*** Extracted entries Section Begins ***

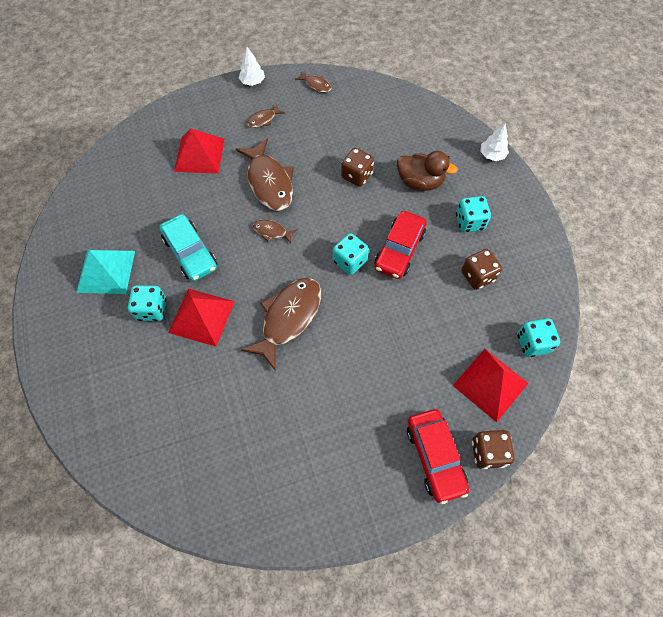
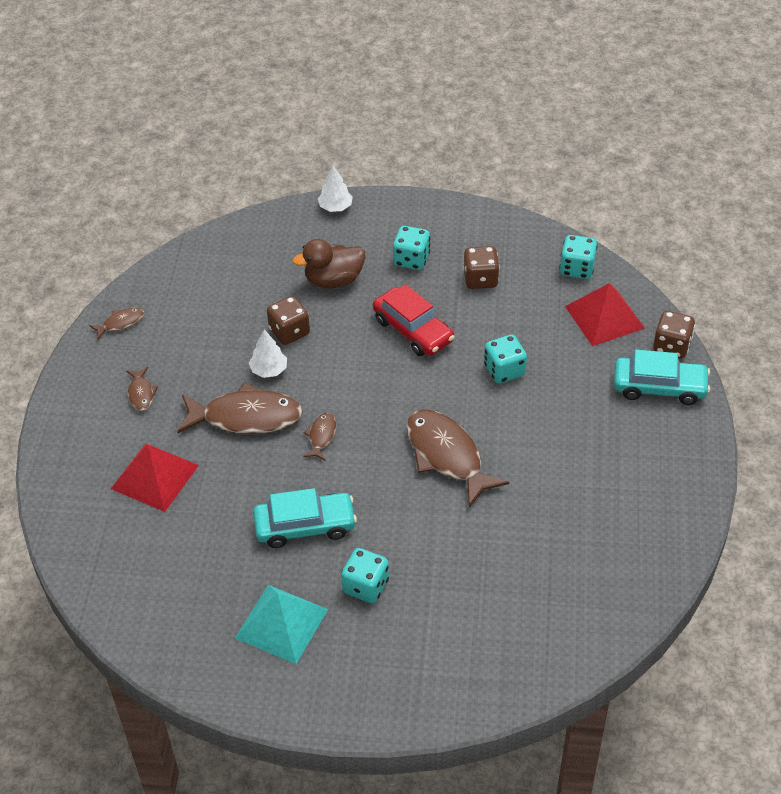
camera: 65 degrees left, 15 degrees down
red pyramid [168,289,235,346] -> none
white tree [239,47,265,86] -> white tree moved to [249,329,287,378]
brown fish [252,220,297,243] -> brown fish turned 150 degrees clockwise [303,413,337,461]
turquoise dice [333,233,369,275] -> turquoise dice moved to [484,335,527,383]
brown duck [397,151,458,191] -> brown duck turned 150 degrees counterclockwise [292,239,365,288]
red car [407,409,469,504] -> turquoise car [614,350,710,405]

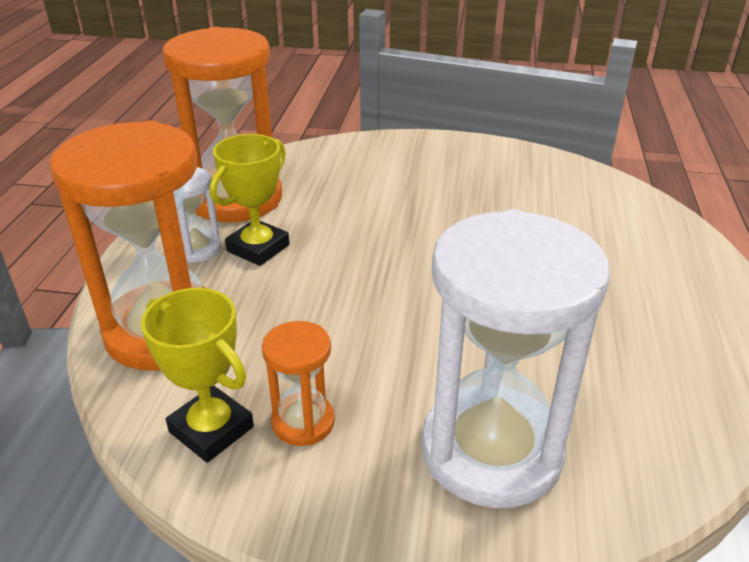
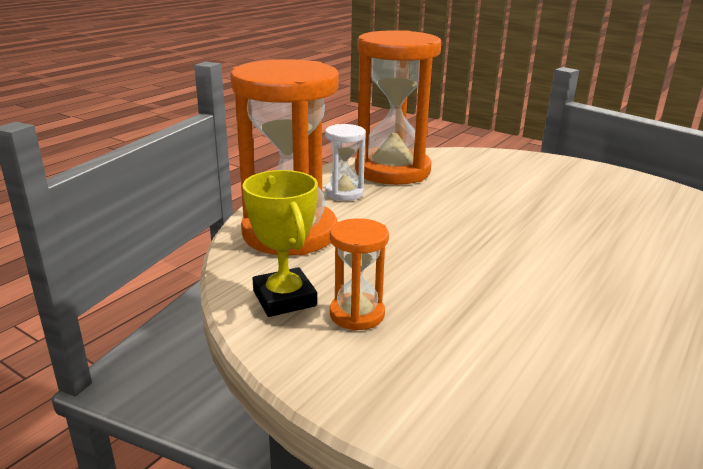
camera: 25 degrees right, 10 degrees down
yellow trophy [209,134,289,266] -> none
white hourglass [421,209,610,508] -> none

*** Extracted entries Section Ends ***

Your objective ->
Looking back at the data above, tally each line that includes the word "degrees", then answer with the total alone.

Response box ->
4